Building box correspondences
────────────────

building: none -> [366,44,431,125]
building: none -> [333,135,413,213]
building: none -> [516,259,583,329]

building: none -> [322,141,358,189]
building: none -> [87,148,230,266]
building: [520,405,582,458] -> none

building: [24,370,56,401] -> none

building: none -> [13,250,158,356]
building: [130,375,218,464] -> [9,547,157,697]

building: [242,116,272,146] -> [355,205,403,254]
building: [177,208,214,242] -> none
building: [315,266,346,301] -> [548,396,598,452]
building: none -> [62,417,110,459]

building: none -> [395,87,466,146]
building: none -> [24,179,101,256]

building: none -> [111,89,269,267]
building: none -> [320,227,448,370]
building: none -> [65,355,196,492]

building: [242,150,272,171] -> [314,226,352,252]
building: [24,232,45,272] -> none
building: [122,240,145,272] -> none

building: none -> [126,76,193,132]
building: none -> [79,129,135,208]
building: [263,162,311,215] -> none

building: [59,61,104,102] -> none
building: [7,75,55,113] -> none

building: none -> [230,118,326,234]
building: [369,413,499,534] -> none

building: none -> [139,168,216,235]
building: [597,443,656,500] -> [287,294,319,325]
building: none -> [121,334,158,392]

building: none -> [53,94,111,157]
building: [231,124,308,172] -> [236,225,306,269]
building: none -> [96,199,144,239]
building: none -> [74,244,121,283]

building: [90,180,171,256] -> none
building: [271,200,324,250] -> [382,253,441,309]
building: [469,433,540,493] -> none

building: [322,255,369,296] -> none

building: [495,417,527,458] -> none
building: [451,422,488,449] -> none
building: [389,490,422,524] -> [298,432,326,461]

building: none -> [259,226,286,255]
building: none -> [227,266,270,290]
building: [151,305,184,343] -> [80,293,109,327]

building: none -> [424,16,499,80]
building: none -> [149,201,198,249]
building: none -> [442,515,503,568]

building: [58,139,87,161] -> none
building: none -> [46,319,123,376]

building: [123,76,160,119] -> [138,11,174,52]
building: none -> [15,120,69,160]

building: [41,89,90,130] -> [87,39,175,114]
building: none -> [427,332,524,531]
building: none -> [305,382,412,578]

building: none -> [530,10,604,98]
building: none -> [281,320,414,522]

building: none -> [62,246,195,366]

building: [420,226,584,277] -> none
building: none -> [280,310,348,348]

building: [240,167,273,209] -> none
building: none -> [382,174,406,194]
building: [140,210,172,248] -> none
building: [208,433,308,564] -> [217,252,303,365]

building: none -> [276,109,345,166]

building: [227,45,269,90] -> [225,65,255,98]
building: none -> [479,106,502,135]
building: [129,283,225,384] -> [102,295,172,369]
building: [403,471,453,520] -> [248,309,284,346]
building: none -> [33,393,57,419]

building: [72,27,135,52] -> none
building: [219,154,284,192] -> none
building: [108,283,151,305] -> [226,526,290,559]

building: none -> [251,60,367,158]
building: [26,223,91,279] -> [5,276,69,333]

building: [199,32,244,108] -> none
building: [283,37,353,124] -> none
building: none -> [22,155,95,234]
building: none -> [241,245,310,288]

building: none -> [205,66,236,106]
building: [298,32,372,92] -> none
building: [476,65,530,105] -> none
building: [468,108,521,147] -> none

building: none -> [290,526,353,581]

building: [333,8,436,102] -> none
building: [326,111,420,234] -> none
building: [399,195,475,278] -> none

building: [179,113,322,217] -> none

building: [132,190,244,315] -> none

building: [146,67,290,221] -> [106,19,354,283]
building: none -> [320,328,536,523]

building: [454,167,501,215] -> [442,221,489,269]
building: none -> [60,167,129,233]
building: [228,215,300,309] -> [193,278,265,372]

────────────────

- [Work instruction]: Each record, exactly as written, is to be printed again.

- [Result for this exercise]:
building: none -> [366,44,431,125]
building: none -> [333,135,413,213]
building: none -> [516,259,583,329]

building: none -> [322,141,358,189]
building: none -> [87,148,230,266]
building: [520,405,582,458] -> none

building: [24,370,56,401] -> none

building: none -> [13,250,158,356]
building: [130,375,218,464] -> [9,547,157,697]

building: [242,116,272,146] -> [355,205,403,254]
building: [177,208,214,242] -> none
building: [315,266,346,301] -> [548,396,598,452]
building: none -> [62,417,110,459]

building: none -> [395,87,466,146]
building: none -> [24,179,101,256]

building: none -> [111,89,269,267]
building: none -> [320,227,448,370]
building: none -> [65,355,196,492]

building: [242,150,272,171] -> [314,226,352,252]
building: [24,232,45,272] -> none
building: [122,240,145,272] -> none

building: none -> [126,76,193,132]
building: none -> [79,129,135,208]
building: [263,162,311,215] -> none

building: [59,61,104,102] -> none
building: [7,75,55,113] -> none

building: none -> [230,118,326,234]
building: [369,413,499,534] -> none

building: none -> [139,168,216,235]
building: [597,443,656,500] -> [287,294,319,325]
building: none -> [121,334,158,392]

building: none -> [53,94,111,157]
building: [231,124,308,172] -> [236,225,306,269]
building: none -> [96,199,144,239]
building: none -> [74,244,121,283]

building: [90,180,171,256] -> none
building: [271,200,324,250] -> [382,253,441,309]
building: [469,433,540,493] -> none

building: [322,255,369,296] -> none

building: [495,417,527,458] -> none
building: [451,422,488,449] -> none
building: [389,490,422,524] -> [298,432,326,461]

building: none -> [259,226,286,255]
building: none -> [227,266,270,290]
building: [151,305,184,343] -> [80,293,109,327]

building: none -> [424,16,499,80]
building: none -> [149,201,198,249]
building: none -> [442,515,503,568]

building: [58,139,87,161] -> none
building: none -> [46,319,123,376]

building: [123,76,160,119] -> [138,11,174,52]
building: none -> [15,120,69,160]

building: [41,89,90,130] -> [87,39,175,114]
building: none -> [427,332,524,531]
building: none -> [305,382,412,578]

building: none -> [530,10,604,98]
building: none -> [281,320,414,522]

building: none -> [62,246,195,366]

building: [420,226,584,277] -> none
building: none -> [280,310,348,348]

building: [240,167,273,209] -> none
building: none -> [382,174,406,194]
building: [140,210,172,248] -> none
building: [208,433,308,564] -> [217,252,303,365]

building: none -> [276,109,345,166]

building: [227,45,269,90] -> [225,65,255,98]
building: none -> [479,106,502,135]
building: [129,283,225,384] -> [102,295,172,369]
building: [403,471,453,520] -> [248,309,284,346]
building: none -> [33,393,57,419]

building: [72,27,135,52] -> none
building: [219,154,284,192] -> none
building: [108,283,151,305] -> [226,526,290,559]

building: none -> [251,60,367,158]
building: [26,223,91,279] -> [5,276,69,333]

building: [199,32,244,108] -> none
building: [283,37,353,124] -> none
building: none -> [22,155,95,234]
building: none -> [241,245,310,288]

building: none -> [205,66,236,106]
building: [298,32,372,92] -> none
building: [476,65,530,105] -> none
building: [468,108,521,147] -> none

building: none -> [290,526,353,581]

building: [333,8,436,102] -> none
building: [326,111,420,234] -> none
building: [399,195,475,278] -> none

building: [179,113,322,217] -> none

building: [132,190,244,315] -> none

building: [146,67,290,221] -> [106,19,354,283]
building: none -> [320,328,536,523]

building: [454,167,501,215] -> [442,221,489,269]
building: none -> [60,167,129,233]
building: [228,215,300,309] -> [193,278,265,372]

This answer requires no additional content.